**Dataset:**
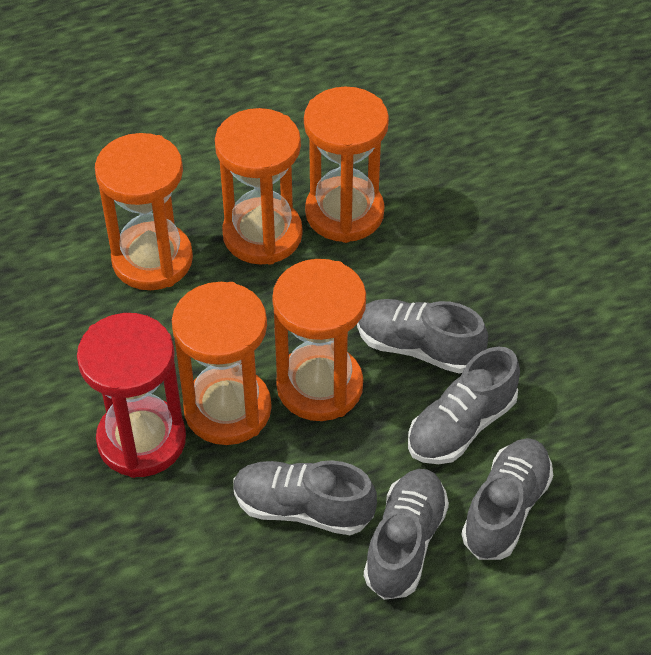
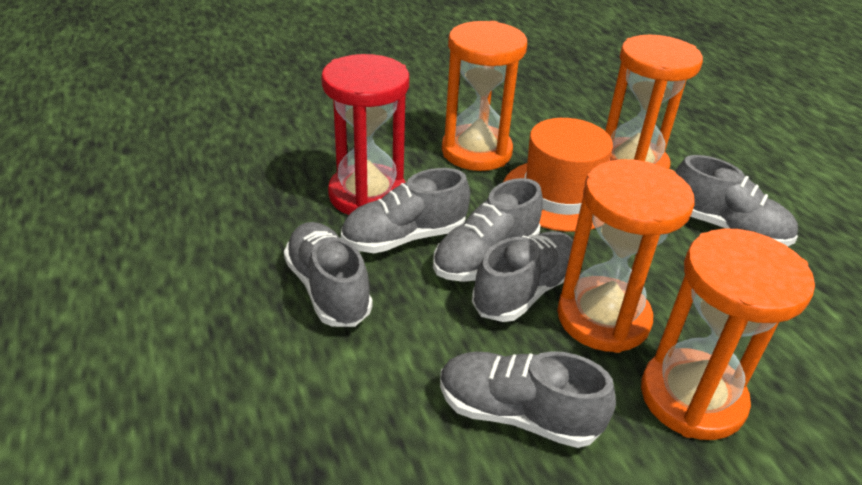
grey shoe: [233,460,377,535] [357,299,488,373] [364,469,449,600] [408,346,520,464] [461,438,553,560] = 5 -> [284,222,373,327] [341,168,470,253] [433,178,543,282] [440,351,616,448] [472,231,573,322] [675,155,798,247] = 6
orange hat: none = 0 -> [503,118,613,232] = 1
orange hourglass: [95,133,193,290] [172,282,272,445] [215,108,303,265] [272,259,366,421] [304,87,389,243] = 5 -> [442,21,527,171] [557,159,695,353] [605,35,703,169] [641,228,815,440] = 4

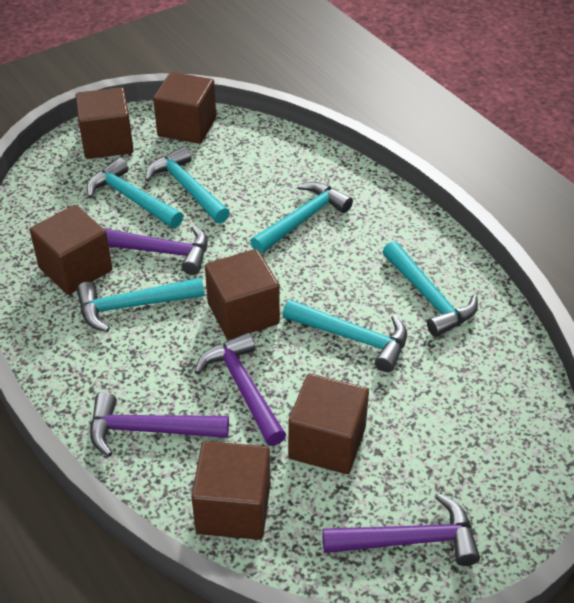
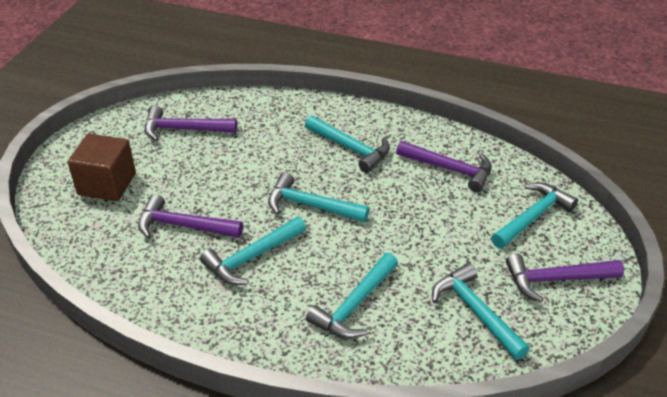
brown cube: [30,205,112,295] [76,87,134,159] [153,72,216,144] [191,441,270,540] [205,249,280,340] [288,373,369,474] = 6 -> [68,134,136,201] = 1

==

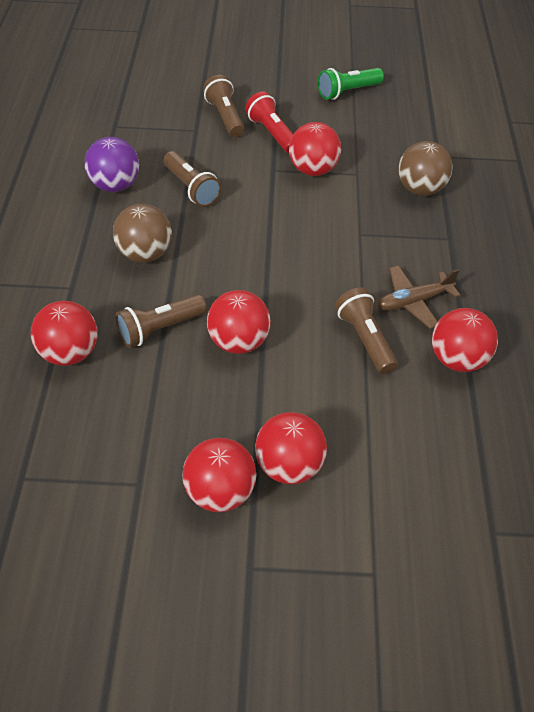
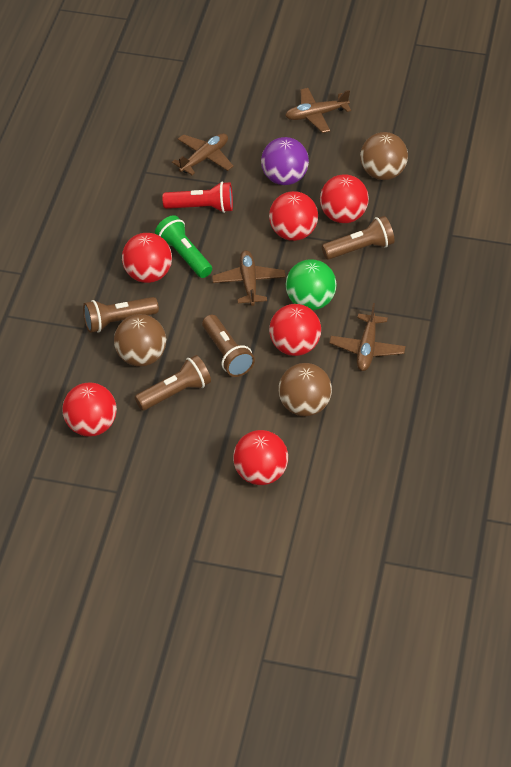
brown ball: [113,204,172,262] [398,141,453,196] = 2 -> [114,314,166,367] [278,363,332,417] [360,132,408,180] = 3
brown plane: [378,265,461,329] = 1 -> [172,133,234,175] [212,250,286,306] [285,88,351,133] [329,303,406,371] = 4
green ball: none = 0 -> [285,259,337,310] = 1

==

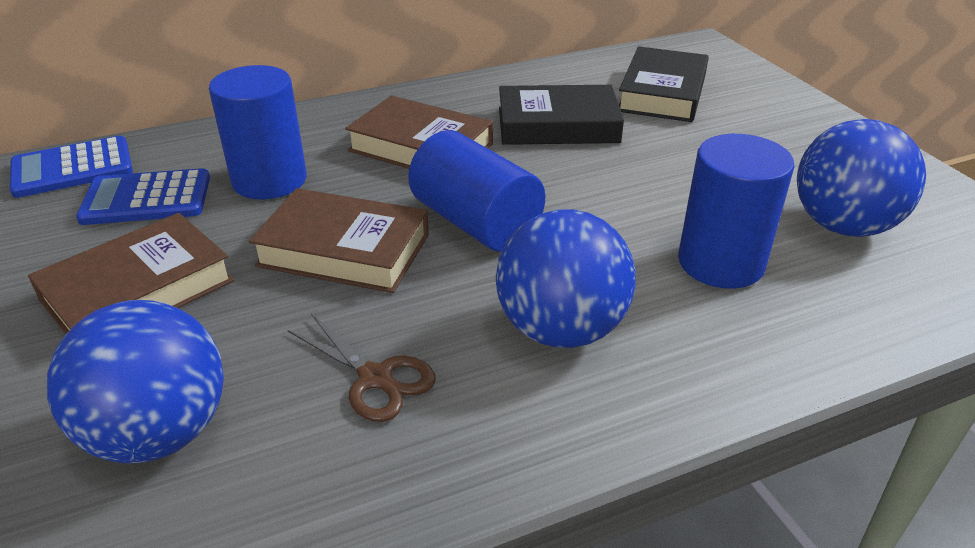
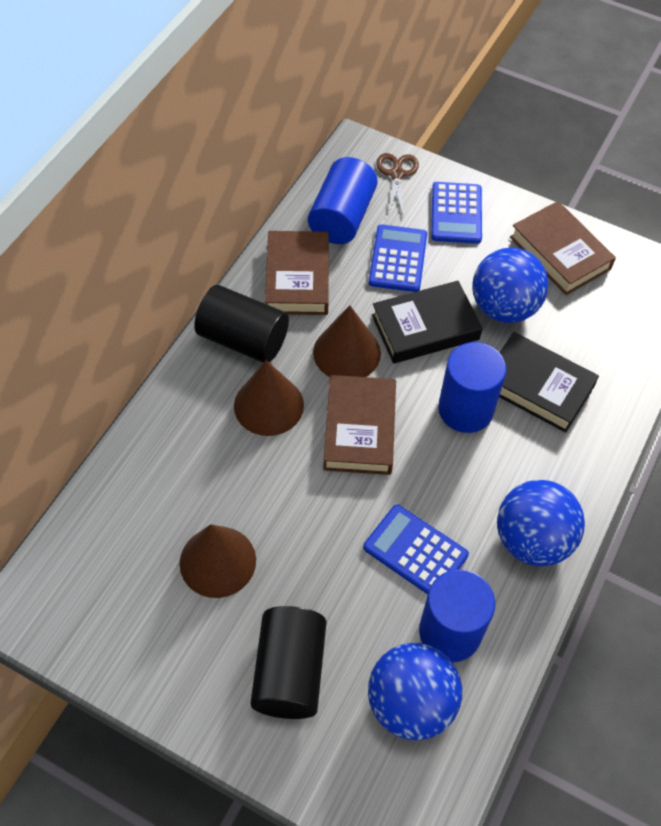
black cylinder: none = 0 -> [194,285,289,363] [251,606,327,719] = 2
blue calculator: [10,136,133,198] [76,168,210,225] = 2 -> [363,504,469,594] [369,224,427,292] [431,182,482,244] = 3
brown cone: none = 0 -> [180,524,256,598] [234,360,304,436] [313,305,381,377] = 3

**Instructions to follow:**
Reproduce exactly the section above that begins at the line containing "blue calculator: [10,136,133,198]" and ends at the line containing "brown cone: none", leaving out all other lines.

**Task output:**
blue calculator: [10,136,133,198] [76,168,210,225] = 2 -> [363,504,469,594] [369,224,427,292] [431,182,482,244] = 3
brown cone: none = 0 -> [180,524,256,598] [234,360,304,436] [313,305,381,377] = 3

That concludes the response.